_Problem:_ Output the full listing exactly as written, with no pictures in it.

_Data excerpts:_
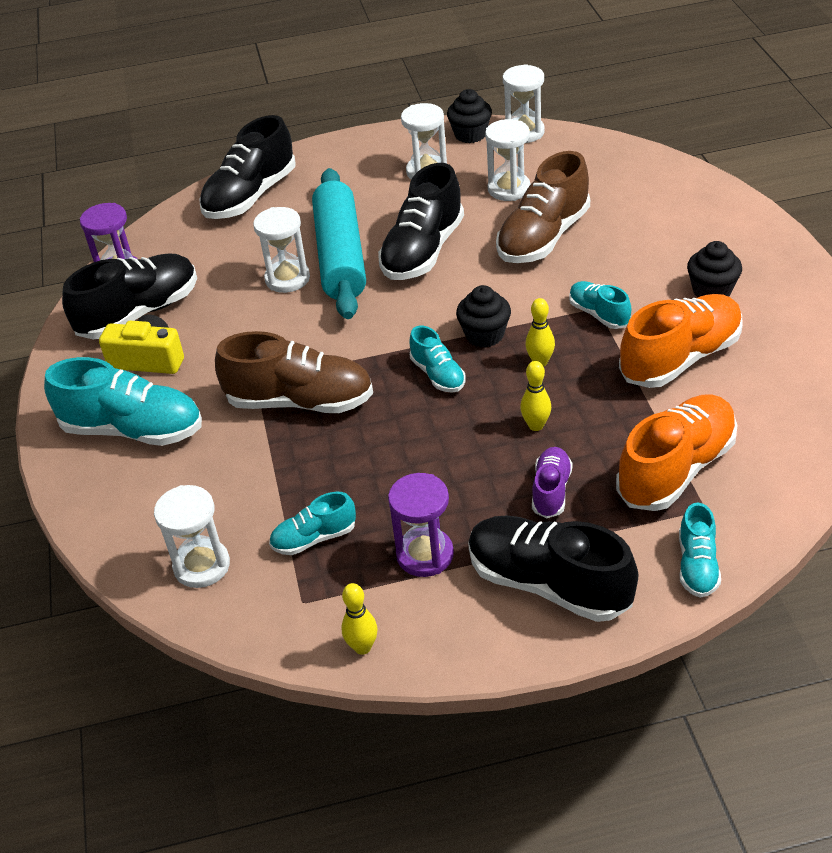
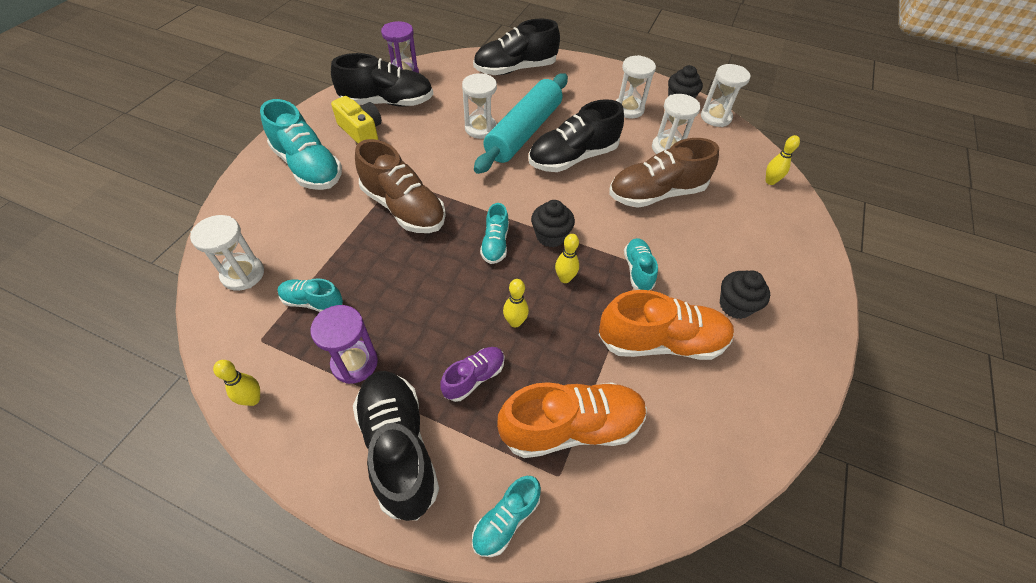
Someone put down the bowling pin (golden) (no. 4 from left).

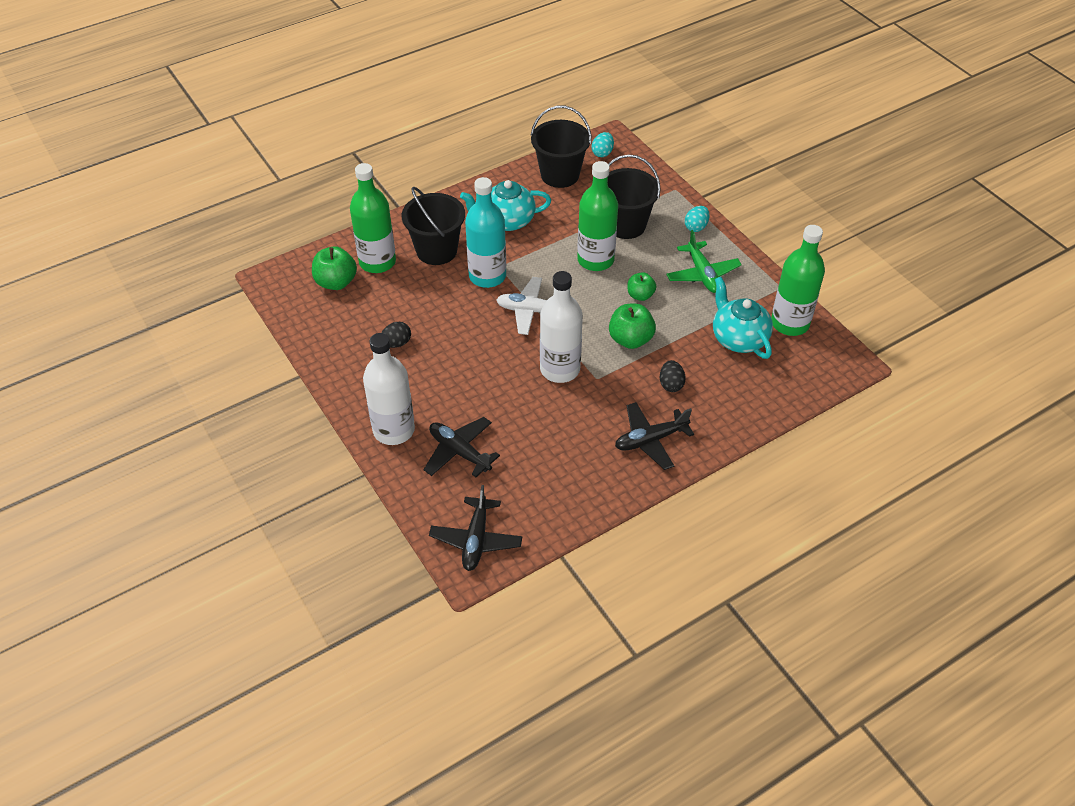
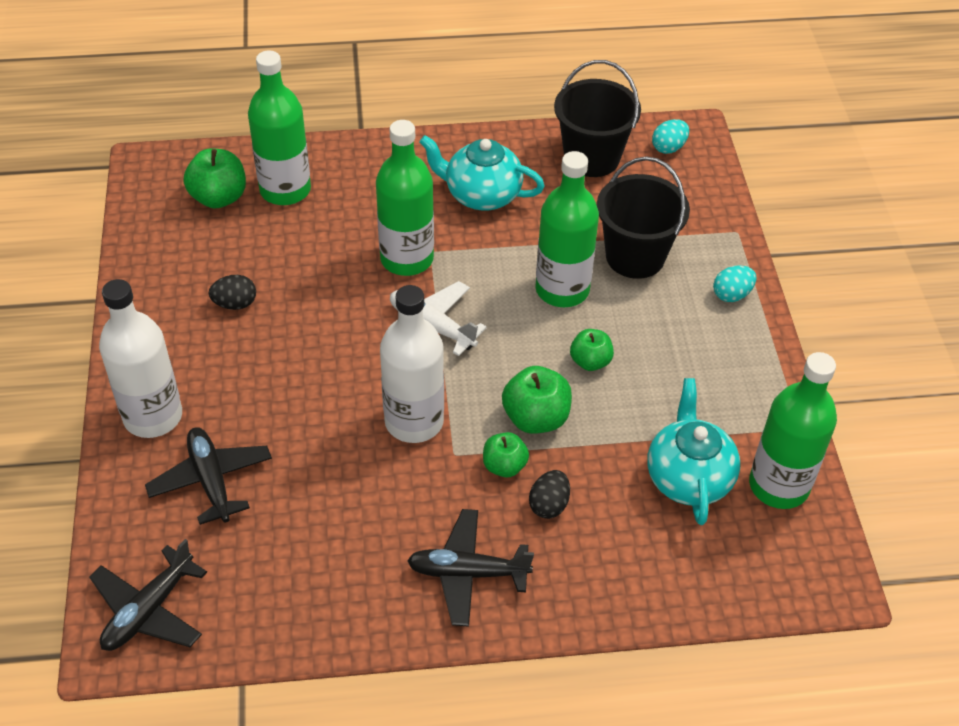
Someone repainted the bottle (aqua), which became the bottle (leaf-green) (no. 2 from left).
Someone took away the pail (ebony) (no. 1 from left).
Someone took away the toy plane (leaf-green).
Someone put down the toy apple (leaf-green) (no. 2 from left).

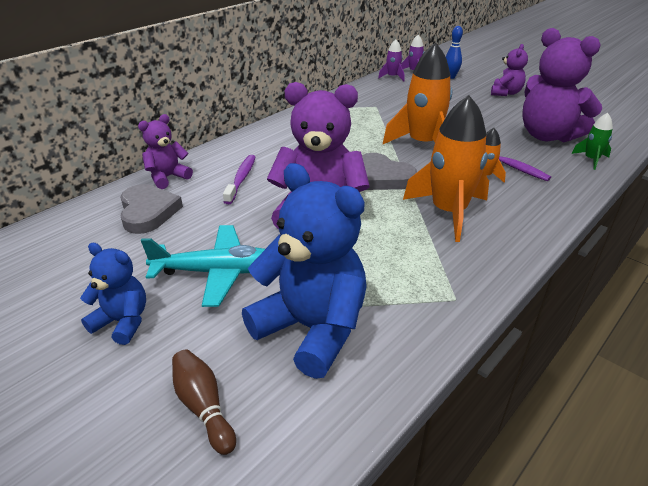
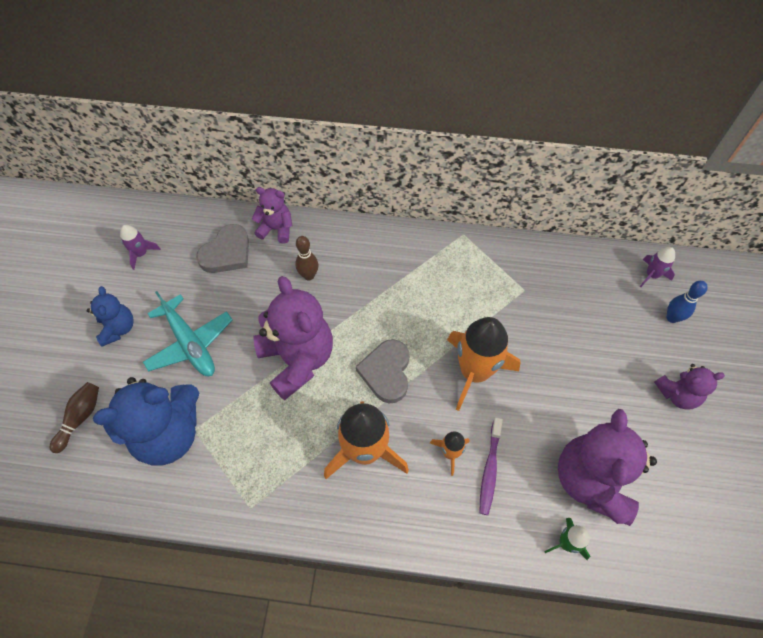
Someone carried the rocket (purple) (no. 1 from left).
Someone swapped the dental brush (purple) (no. 1 from left) for the bowling pin (brown) (no. 2 from left).
Someone rotated the stuffed bear (cobalt) (no. 2 from left) by 60 degrees clockwise.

_Problem solution:_
Someone put down the bowling pin (golden) (no. 4 from left).

Someone repainted the bottle (aqua), which became the bottle (leaf-green) (no. 2 from left).
Someone took away the pail (ebony) (no. 1 from left).
Someone took away the toy plane (leaf-green).
Someone put down the toy apple (leaf-green) (no. 2 from left).

Someone carried the rocket (purple) (no. 1 from left).
Someone swapped the dental brush (purple) (no. 1 from left) for the bowling pin (brown) (no. 2 from left).
Someone rotated the stuffed bear (cobalt) (no. 2 from left) by 60 degrees clockwise.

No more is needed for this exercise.